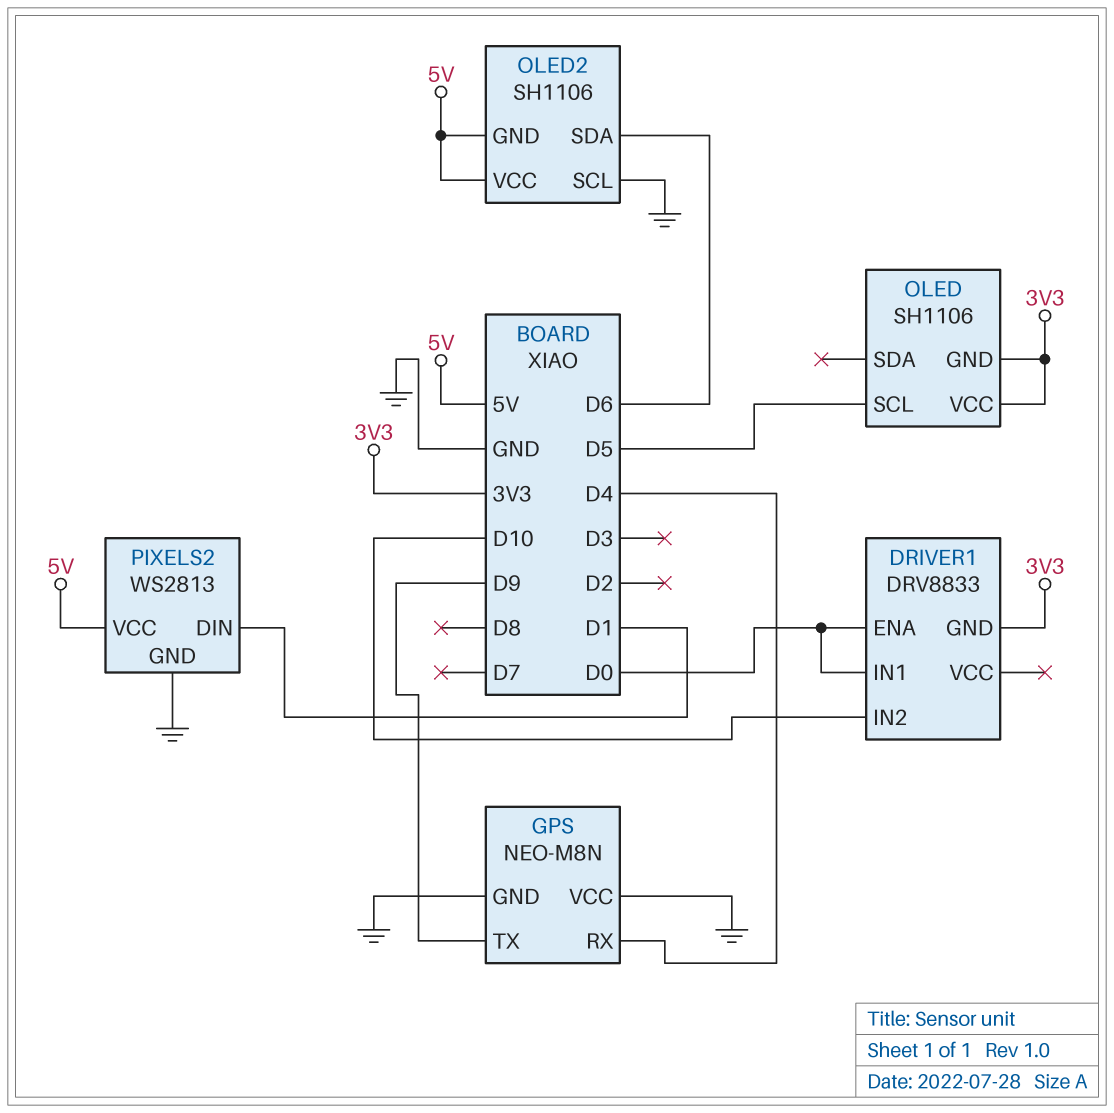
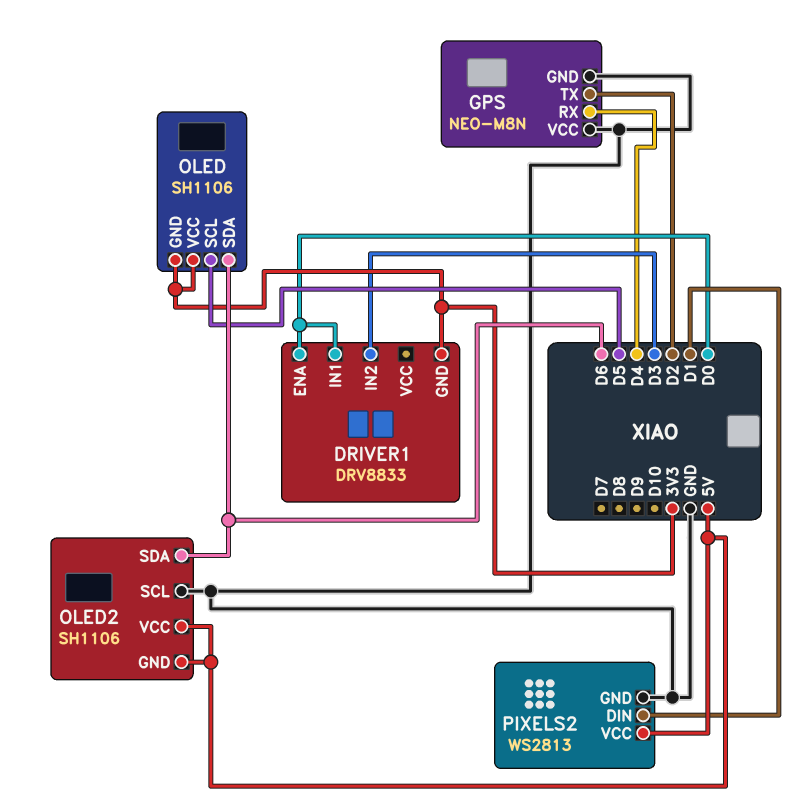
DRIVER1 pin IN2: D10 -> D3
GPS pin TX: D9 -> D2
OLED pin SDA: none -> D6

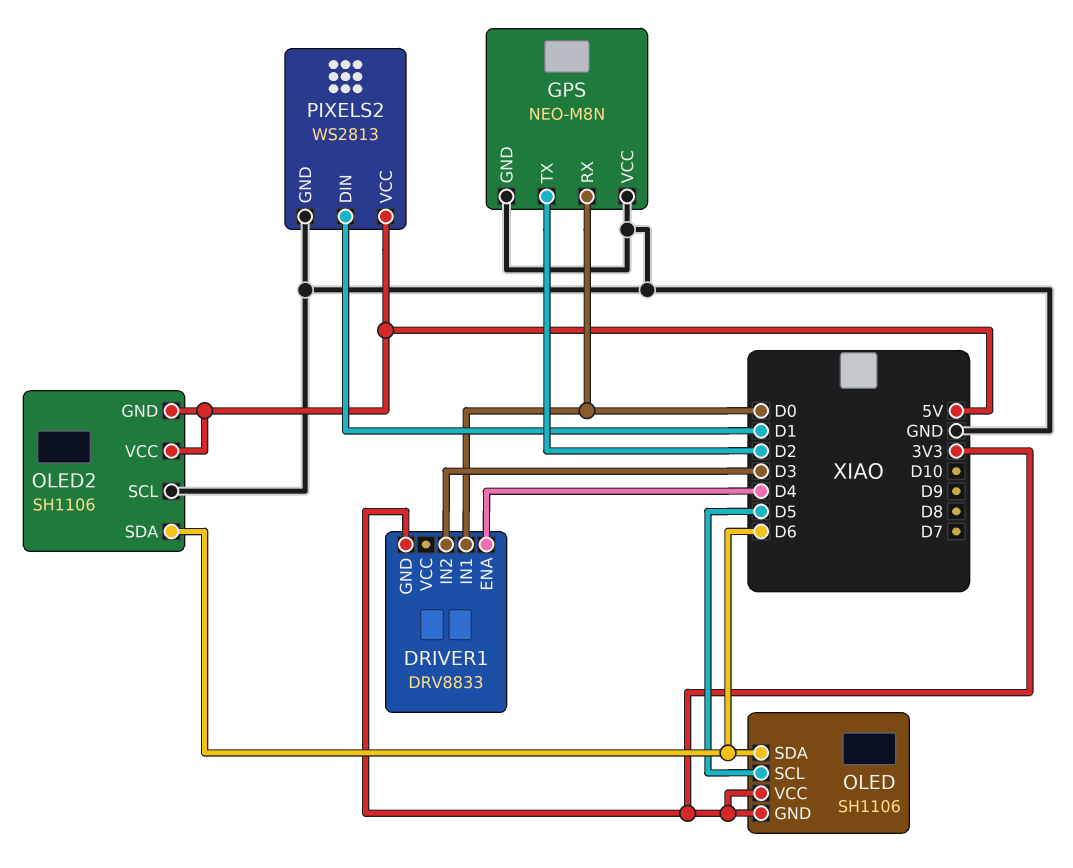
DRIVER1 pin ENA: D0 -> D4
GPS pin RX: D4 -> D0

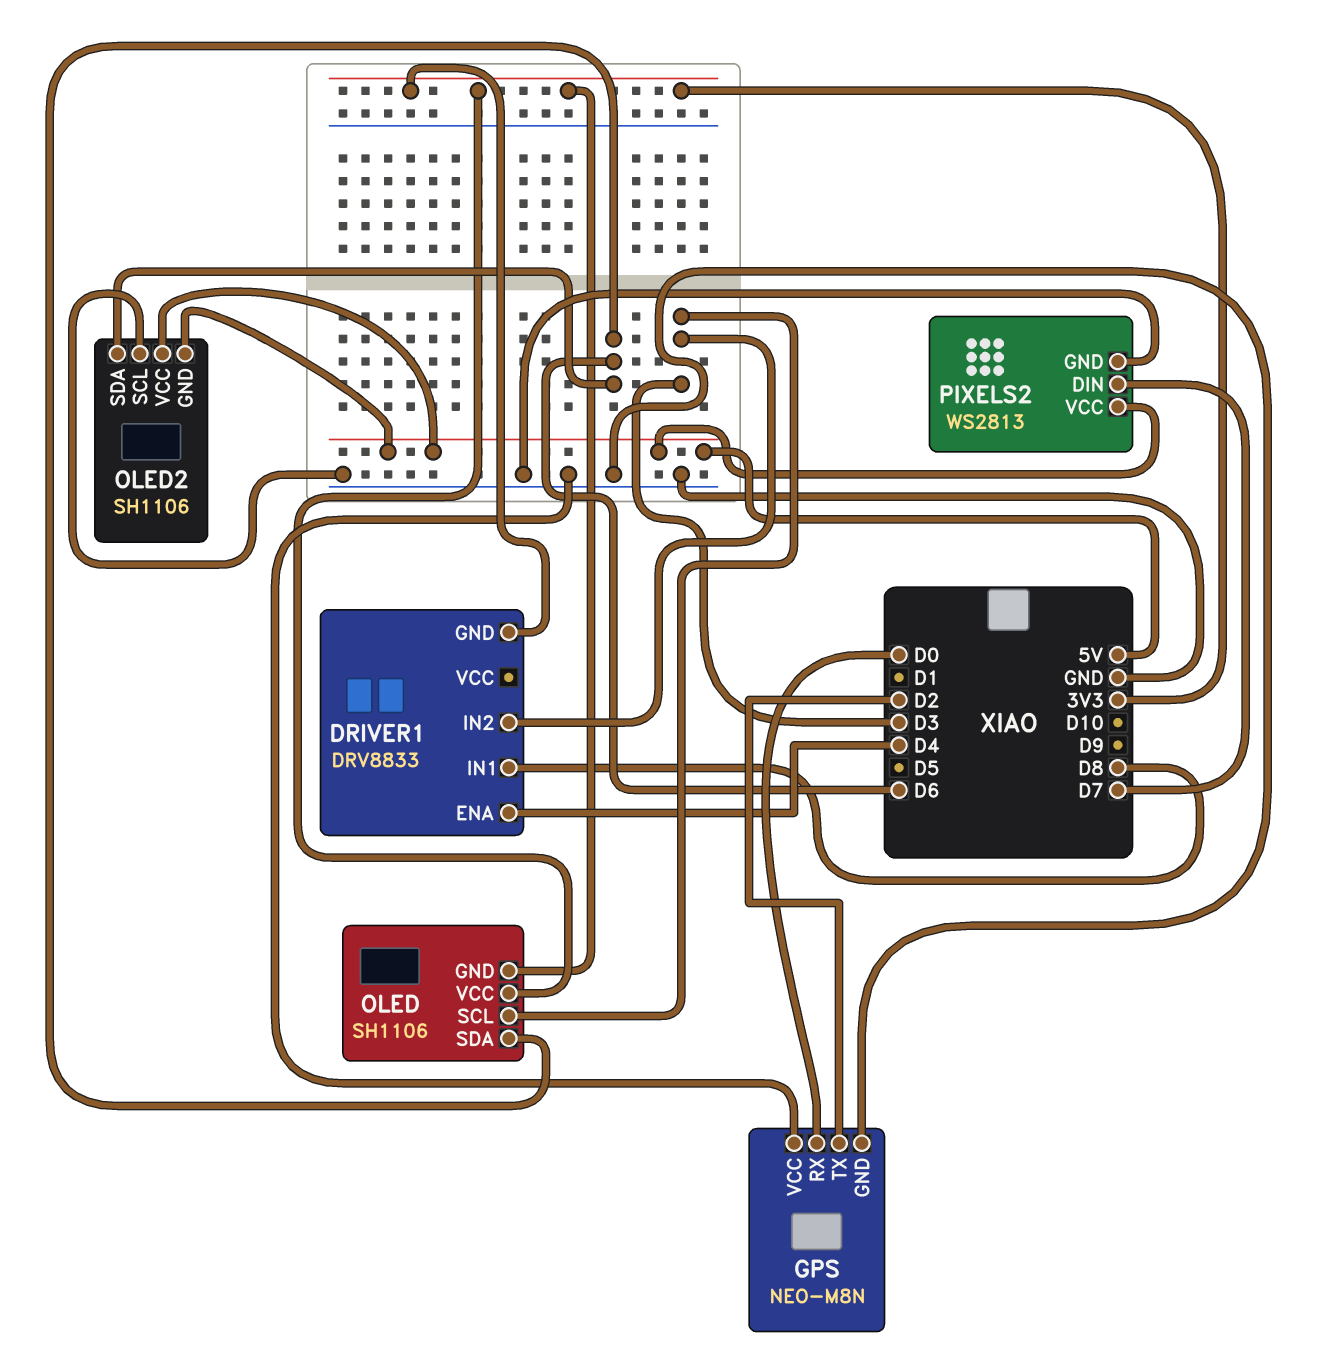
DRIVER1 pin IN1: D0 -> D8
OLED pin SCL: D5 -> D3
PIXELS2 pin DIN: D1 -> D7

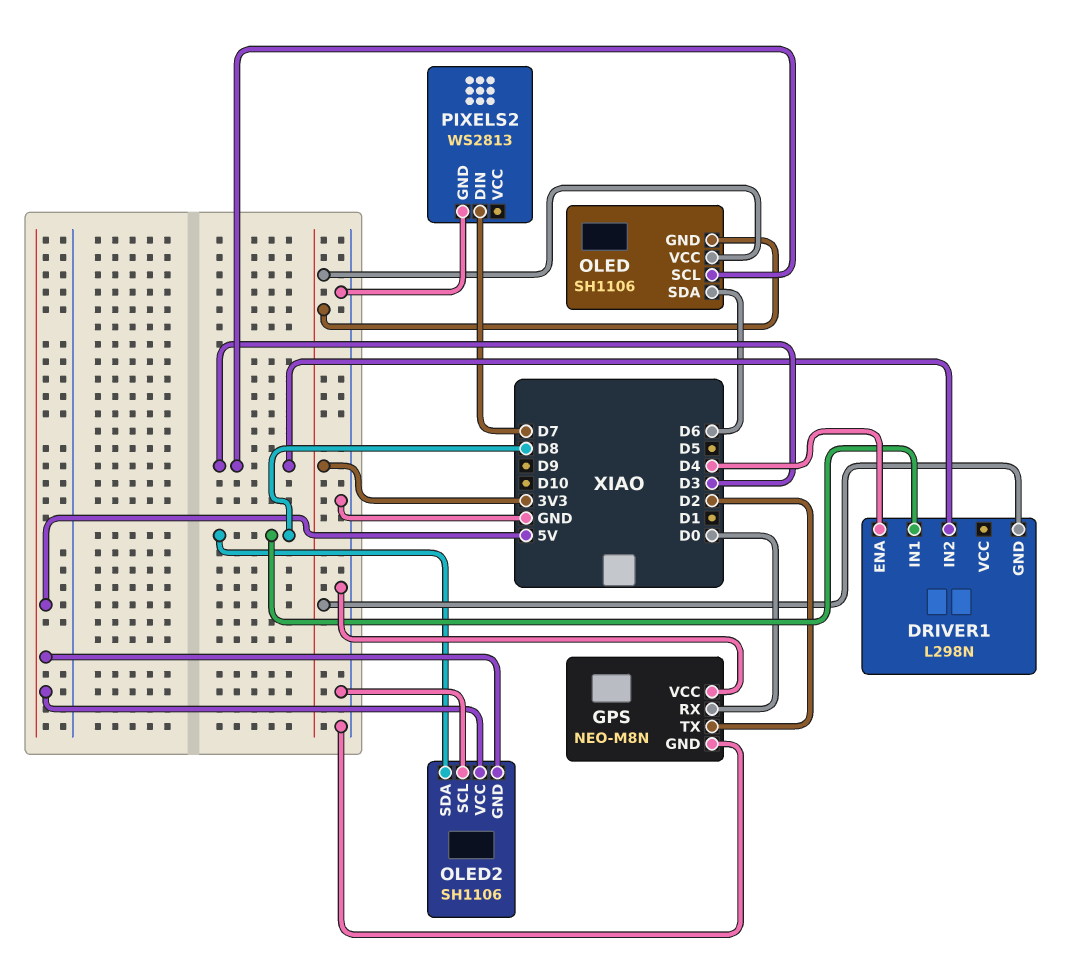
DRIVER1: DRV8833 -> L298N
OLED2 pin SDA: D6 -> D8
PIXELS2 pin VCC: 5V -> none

[WHAT THE TASK ASKS] With pictures omitted, restate exactly every line from the one containing "PIXELS2 pin DIN: D1 -> D7" through the last line of the material, inclusive.

[EXERCISE SOLUTION]
PIXELS2 pin DIN: D1 -> D7

DRIVER1: DRV8833 -> L298N
OLED2 pin SDA: D6 -> D8
PIXELS2 pin VCC: 5V -> none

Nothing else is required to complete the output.